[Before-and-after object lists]
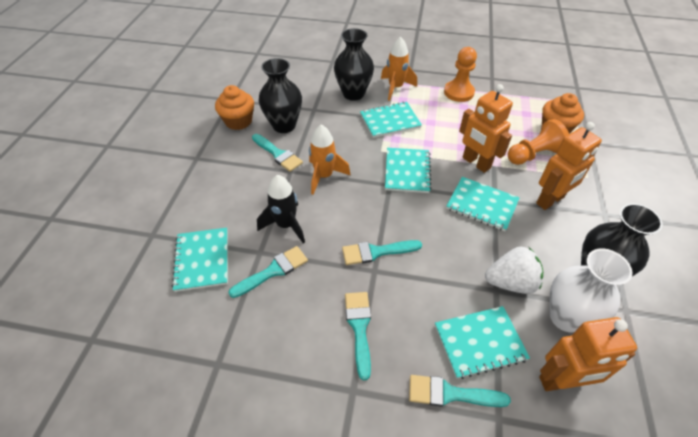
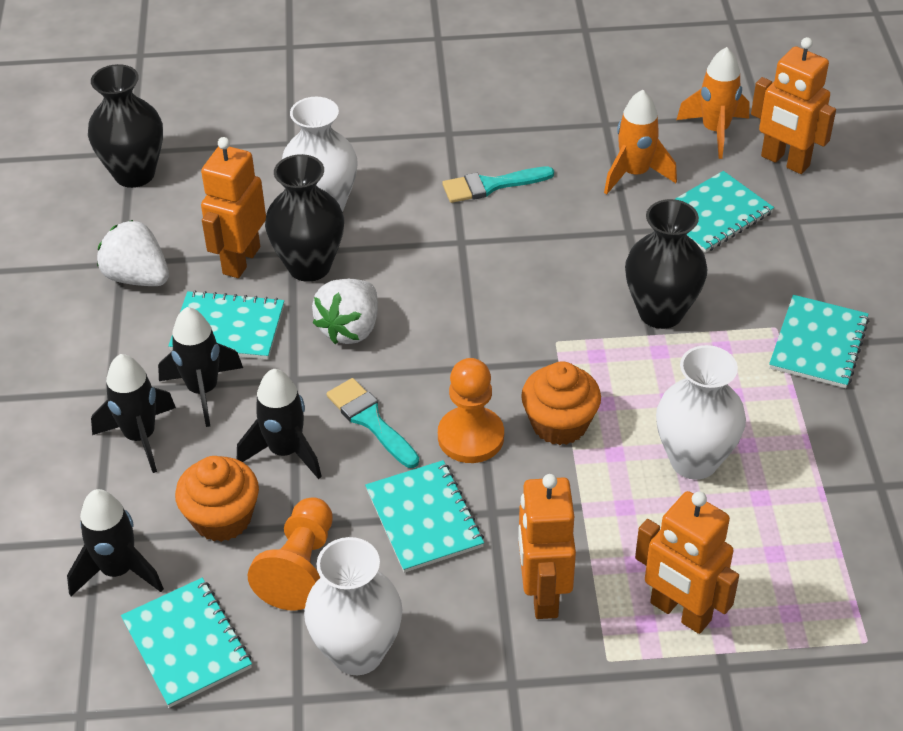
black rocket: 1 -> 4
orange robot: 3 -> 4
turquoise brush: 5 -> 2
white strawberry: 1 -> 2
white vase: 1 -> 3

• Exercise aim: Without including any images, output the data exactly as given.

• Response to the task:
black rocket: 1 -> 4
orange robot: 3 -> 4
turquoise brush: 5 -> 2
white strawberry: 1 -> 2
white vase: 1 -> 3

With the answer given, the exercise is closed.